Task requirements :: Word for word, please restate the line containing "(539, 124) = (519, 442): yellow" and all the lines that follow it to the end of the data.

Provided records ::

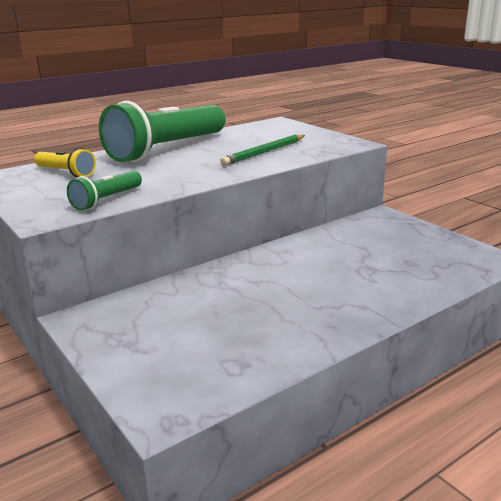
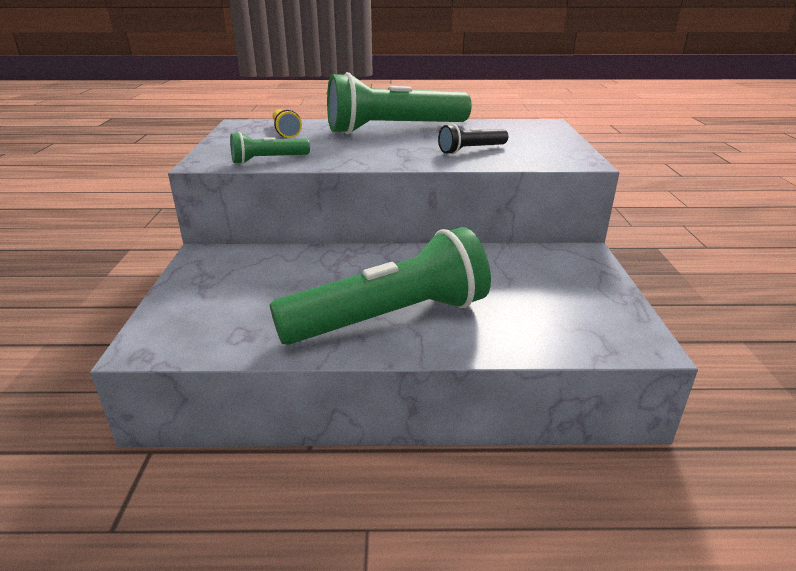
camera: 35 degrees right, 5 degrees up
(264, 152) = (471, 150): green pencil -> black flashlight
(328, 304) = (390, 318): none -> green flashlight

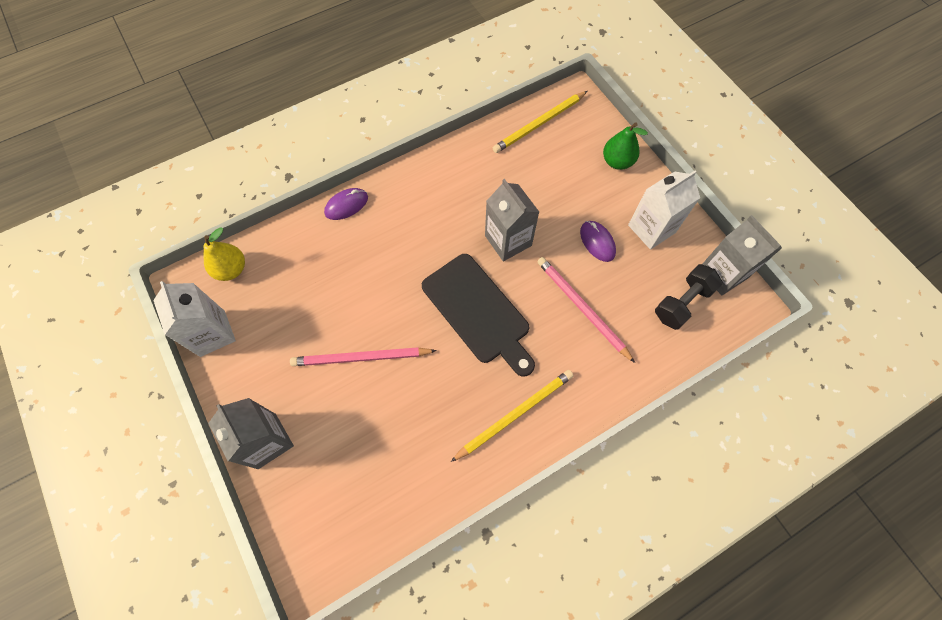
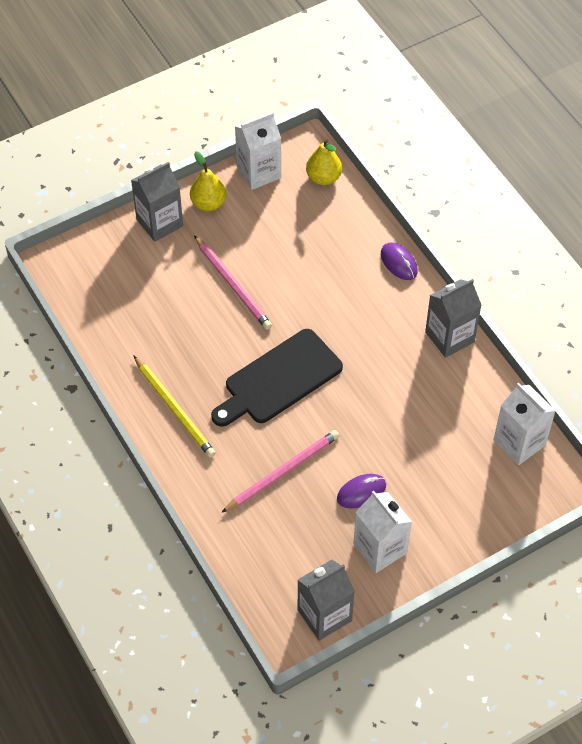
camera: 90 degrees right, 10 degrees down
(247, 386) = (208, 203): none -> yellow pear
(361, 358) = (233, 285): pink pencil -> pink pencil turned 150 degrees clockwise
(508, 240) = (361, 407): grey carton -> grey carton (449, 337)
(539, 124) = (519, 442): yellow pencil -> white carton
(617, 161) = (470, 521): green pear -> none
(682, 303) = (288, 569): black dumbbell -> none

Solution to this task ::
(539, 124) = (519, 442): yellow pencil -> white carton
(617, 161) = (470, 521): green pear -> none
(682, 303) = (288, 569): black dumbbell -> none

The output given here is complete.